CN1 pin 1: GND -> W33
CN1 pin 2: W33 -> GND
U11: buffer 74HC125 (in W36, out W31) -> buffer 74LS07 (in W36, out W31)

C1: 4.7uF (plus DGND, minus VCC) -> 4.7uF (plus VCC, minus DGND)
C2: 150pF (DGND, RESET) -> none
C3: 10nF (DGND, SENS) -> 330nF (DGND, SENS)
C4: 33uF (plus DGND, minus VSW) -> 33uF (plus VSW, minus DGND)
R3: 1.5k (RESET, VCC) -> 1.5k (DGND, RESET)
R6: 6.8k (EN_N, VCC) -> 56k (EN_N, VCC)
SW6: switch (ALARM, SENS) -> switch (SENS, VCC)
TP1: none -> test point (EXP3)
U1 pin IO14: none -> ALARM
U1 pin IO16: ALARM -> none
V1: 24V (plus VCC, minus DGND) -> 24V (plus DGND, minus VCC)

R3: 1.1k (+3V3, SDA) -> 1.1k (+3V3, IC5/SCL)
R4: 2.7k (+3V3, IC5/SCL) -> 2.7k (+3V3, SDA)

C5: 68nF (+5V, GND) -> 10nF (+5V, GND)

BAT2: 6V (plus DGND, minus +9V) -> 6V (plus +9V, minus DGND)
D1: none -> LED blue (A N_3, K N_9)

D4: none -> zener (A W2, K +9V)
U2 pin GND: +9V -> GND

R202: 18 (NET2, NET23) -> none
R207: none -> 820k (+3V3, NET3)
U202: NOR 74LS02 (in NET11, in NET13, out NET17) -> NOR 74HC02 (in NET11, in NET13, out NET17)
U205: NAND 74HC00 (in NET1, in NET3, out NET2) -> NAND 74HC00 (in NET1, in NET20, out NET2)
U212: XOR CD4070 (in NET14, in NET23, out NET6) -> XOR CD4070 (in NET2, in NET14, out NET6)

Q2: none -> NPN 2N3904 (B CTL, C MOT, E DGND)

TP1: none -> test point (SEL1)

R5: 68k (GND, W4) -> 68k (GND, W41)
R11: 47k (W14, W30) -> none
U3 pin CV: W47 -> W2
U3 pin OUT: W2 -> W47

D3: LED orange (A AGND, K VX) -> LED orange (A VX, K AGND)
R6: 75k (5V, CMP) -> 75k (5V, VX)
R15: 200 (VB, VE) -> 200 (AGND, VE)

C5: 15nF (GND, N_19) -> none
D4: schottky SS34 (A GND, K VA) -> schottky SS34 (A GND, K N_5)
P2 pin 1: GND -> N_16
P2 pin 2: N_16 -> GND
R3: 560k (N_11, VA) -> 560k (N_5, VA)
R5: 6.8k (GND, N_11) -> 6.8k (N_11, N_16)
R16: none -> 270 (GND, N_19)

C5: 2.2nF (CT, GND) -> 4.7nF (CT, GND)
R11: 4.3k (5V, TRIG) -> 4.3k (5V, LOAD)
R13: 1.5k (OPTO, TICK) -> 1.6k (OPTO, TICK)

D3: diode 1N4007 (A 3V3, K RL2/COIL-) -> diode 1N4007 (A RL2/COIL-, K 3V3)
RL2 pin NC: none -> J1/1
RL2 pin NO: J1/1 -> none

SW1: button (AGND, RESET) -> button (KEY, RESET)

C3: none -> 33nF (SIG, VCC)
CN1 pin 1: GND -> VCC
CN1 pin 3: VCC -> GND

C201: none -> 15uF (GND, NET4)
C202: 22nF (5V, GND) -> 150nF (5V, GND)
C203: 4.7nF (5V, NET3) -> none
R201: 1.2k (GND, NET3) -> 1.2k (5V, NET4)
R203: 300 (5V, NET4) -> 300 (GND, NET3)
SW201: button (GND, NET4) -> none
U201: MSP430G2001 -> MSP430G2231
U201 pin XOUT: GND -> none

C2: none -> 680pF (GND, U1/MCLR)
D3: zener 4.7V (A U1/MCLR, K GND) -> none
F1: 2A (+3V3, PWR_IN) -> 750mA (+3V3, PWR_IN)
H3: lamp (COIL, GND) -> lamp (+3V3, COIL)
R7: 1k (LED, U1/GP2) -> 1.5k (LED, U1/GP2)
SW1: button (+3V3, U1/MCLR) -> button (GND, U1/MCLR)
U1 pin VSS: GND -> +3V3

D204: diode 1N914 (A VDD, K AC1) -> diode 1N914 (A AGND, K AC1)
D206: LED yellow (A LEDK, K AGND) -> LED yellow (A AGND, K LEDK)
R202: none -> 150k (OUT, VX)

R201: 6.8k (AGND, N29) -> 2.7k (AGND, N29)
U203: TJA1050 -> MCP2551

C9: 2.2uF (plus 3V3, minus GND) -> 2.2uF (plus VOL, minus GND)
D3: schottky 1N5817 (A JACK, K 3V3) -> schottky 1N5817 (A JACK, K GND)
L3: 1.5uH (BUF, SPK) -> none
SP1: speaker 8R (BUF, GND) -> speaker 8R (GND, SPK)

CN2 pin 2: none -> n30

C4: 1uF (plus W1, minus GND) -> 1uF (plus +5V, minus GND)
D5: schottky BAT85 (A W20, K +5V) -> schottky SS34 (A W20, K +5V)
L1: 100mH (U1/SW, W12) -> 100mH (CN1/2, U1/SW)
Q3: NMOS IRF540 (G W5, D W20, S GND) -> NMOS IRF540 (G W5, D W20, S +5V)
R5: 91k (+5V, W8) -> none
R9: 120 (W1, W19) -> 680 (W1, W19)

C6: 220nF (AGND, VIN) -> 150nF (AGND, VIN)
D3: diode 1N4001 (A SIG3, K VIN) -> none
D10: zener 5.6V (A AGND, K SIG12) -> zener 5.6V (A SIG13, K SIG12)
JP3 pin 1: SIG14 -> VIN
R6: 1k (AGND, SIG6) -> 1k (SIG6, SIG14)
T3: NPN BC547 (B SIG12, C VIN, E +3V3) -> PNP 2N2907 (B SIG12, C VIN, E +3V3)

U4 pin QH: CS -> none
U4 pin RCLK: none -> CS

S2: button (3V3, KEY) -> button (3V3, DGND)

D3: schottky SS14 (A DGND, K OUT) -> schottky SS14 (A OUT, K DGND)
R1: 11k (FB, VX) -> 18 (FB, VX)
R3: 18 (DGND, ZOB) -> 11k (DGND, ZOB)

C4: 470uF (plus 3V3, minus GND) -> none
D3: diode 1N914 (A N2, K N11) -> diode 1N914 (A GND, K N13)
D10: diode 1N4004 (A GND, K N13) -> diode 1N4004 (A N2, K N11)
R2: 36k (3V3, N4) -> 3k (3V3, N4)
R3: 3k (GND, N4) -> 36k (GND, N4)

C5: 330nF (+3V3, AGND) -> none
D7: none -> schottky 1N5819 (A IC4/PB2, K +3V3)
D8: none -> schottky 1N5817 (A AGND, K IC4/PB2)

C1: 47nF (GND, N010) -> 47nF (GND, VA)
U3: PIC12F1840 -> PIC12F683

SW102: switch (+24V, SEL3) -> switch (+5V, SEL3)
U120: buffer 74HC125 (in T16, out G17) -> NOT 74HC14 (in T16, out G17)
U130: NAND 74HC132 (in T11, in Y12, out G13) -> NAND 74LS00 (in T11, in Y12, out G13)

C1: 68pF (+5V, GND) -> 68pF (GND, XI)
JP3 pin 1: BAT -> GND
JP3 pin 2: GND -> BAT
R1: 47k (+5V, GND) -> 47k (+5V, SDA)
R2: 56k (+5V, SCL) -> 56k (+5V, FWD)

ABOUT THIS EXERCISE: Tally the lines of the material above that include the word "button", then state that tally alone.

RESULT FOR THIS EXERCISE: 4